Data for this exercise
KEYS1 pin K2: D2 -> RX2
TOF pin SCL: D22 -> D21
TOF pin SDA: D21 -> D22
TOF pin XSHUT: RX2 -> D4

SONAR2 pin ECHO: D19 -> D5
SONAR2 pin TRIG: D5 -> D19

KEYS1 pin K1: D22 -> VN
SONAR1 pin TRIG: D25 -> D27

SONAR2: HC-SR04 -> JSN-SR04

==

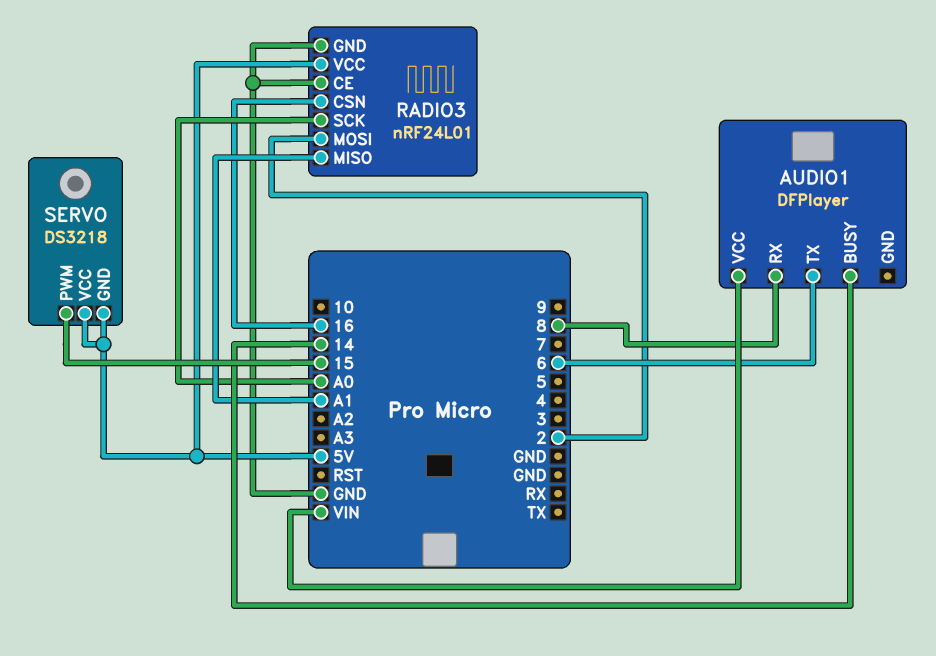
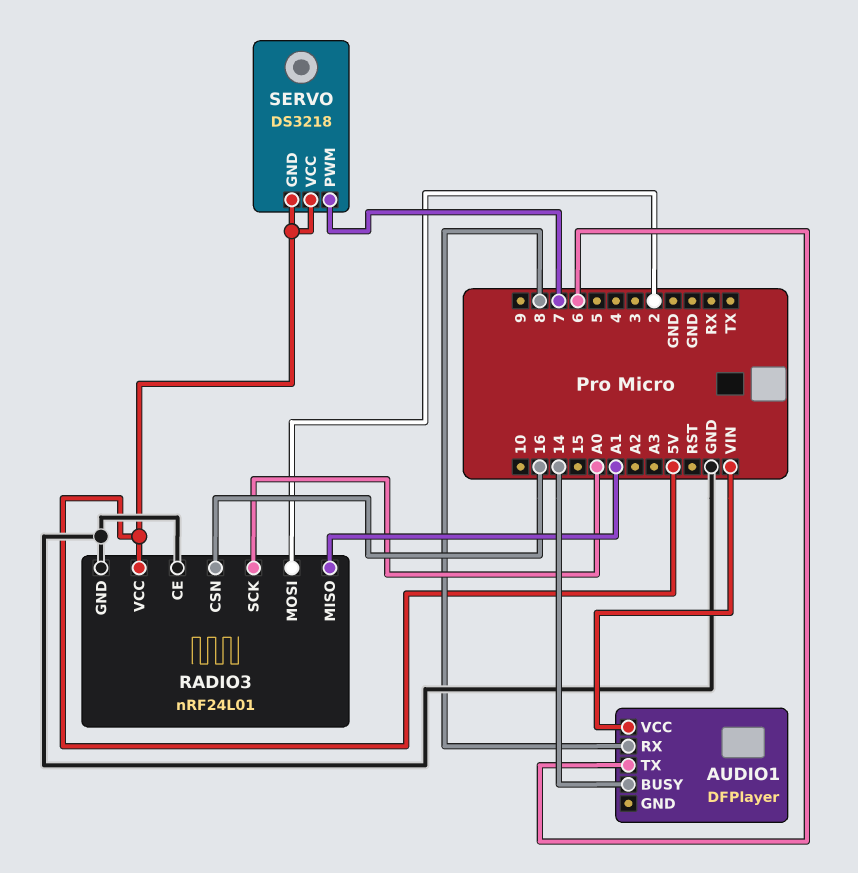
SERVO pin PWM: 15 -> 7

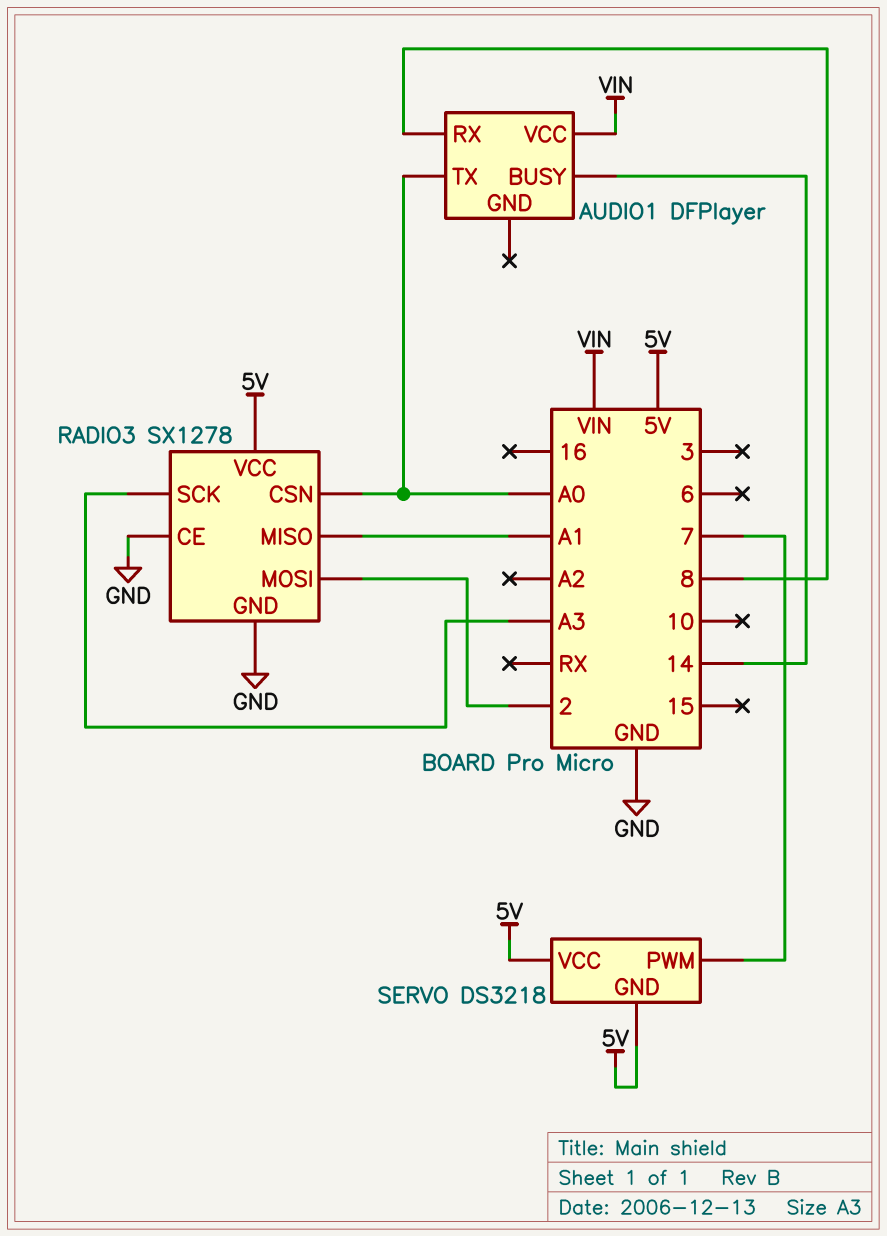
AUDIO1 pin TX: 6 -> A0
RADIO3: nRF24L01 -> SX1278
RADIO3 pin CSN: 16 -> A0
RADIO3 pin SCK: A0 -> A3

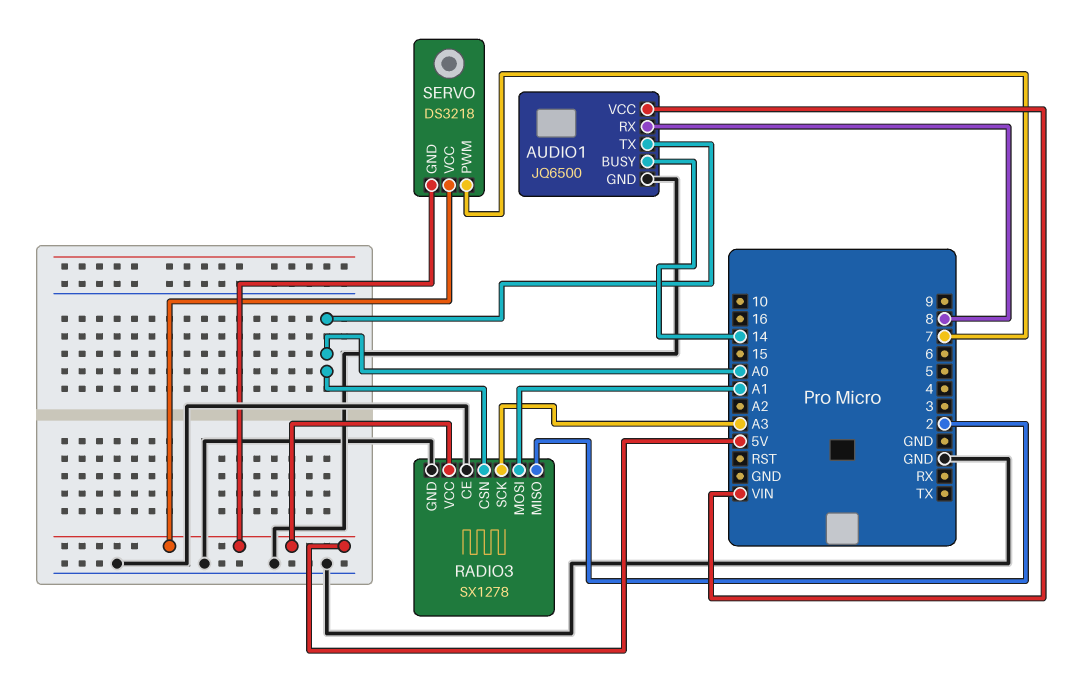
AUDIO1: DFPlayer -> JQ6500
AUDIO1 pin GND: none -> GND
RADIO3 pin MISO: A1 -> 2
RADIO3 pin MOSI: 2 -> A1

Work instructions
Copy only what runs above from the line containing "SERVO pin PWM: 15 -> 7" through the line containing "RADIO3 pin MOSI: 2 -> A1", exactly. Leave out the pictures.

Solved exercise
SERVO pin PWM: 15 -> 7

AUDIO1 pin TX: 6 -> A0
RADIO3: nRF24L01 -> SX1278
RADIO3 pin CSN: 16 -> A0
RADIO3 pin SCK: A0 -> A3

AUDIO1: DFPlayer -> JQ6500
AUDIO1 pin GND: none -> GND
RADIO3 pin MISO: A1 -> 2
RADIO3 pin MOSI: 2 -> A1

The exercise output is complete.